ASSIGNMENT:
Your answer must contain only the lines from the one containing "LED2 pin SIG: D0 -> D5" through the end of the entries below, reproduced character for character.

AVAILABLE DATA:
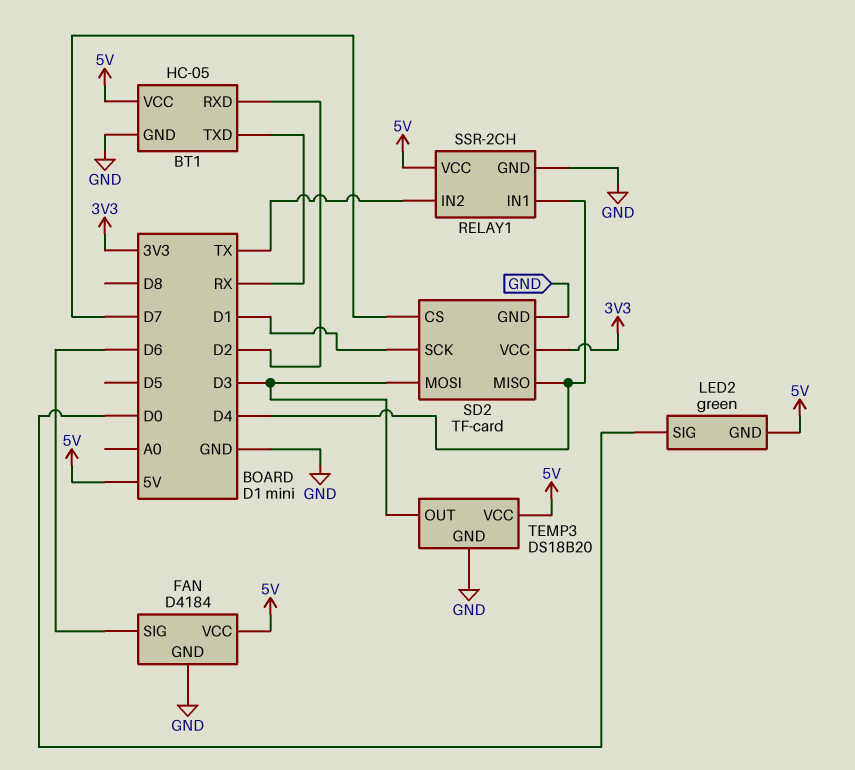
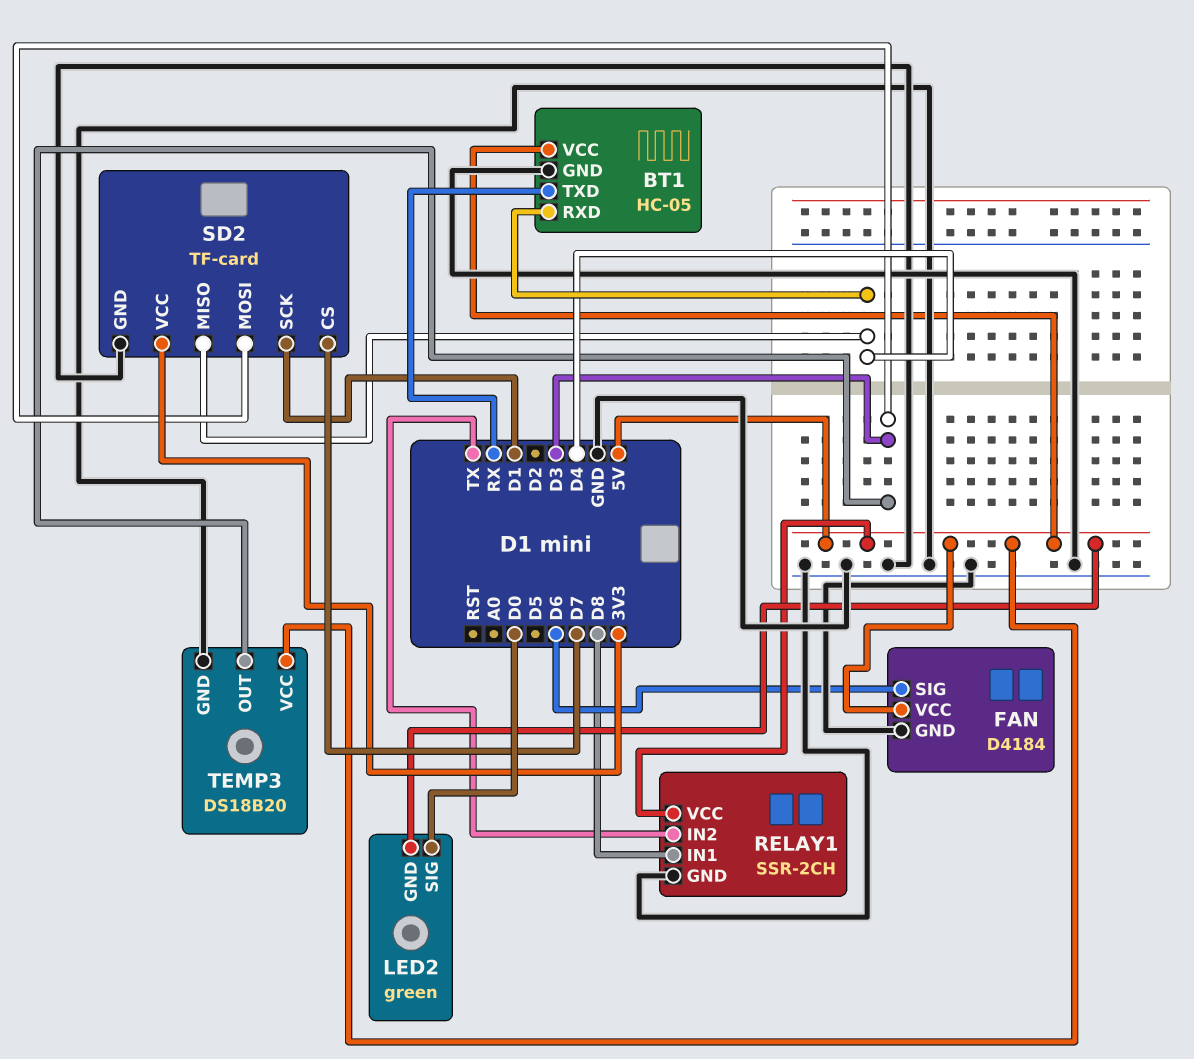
BT1 pin RXD: D2 -> D4
RELAY1 pin IN1: D4 -> D8

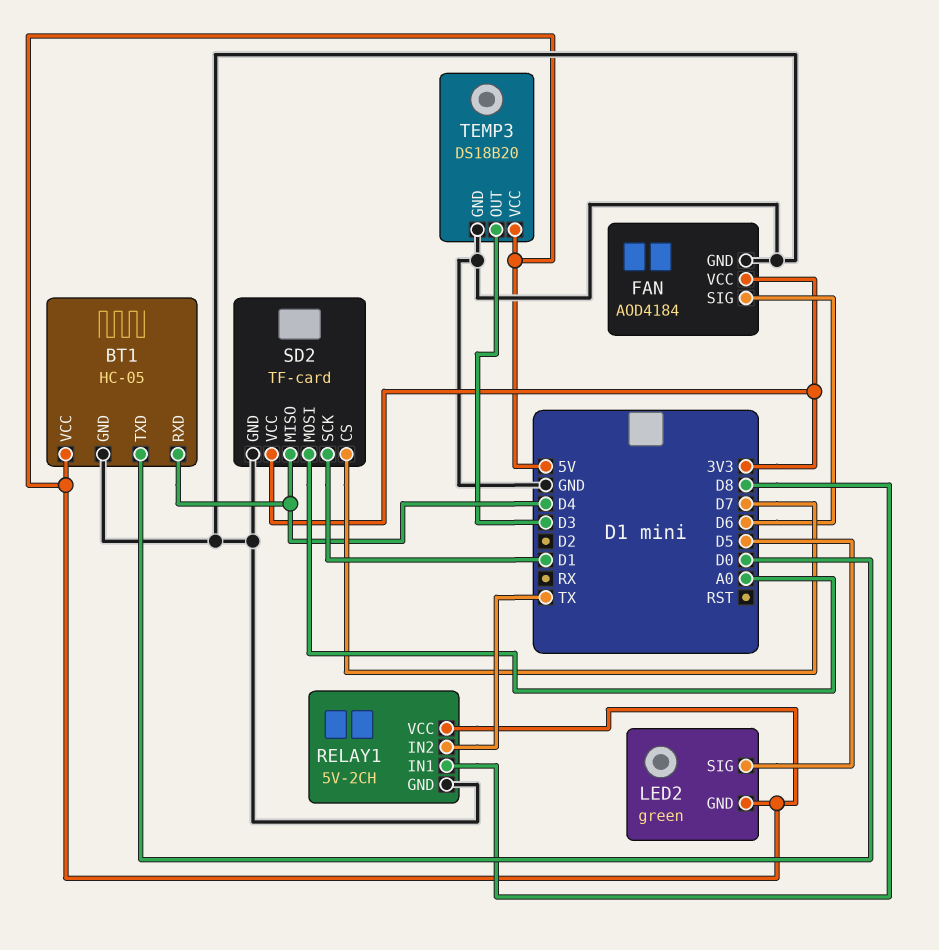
BT1 pin TXD: RX -> D0
FAN: D4184 -> AOD4184
FAN pin VCC: 5V -> 3V3
LED2 pin SIG: D0 -> D5
RELAY1: SSR-2CH -> 5V-2CH
SD2 pin MOSI: D3 -> A0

FINISHED EXERCISE:
LED2 pin SIG: D0 -> D5
RELAY1: SSR-2CH -> 5V-2CH
SD2 pin MOSI: D3 -> A0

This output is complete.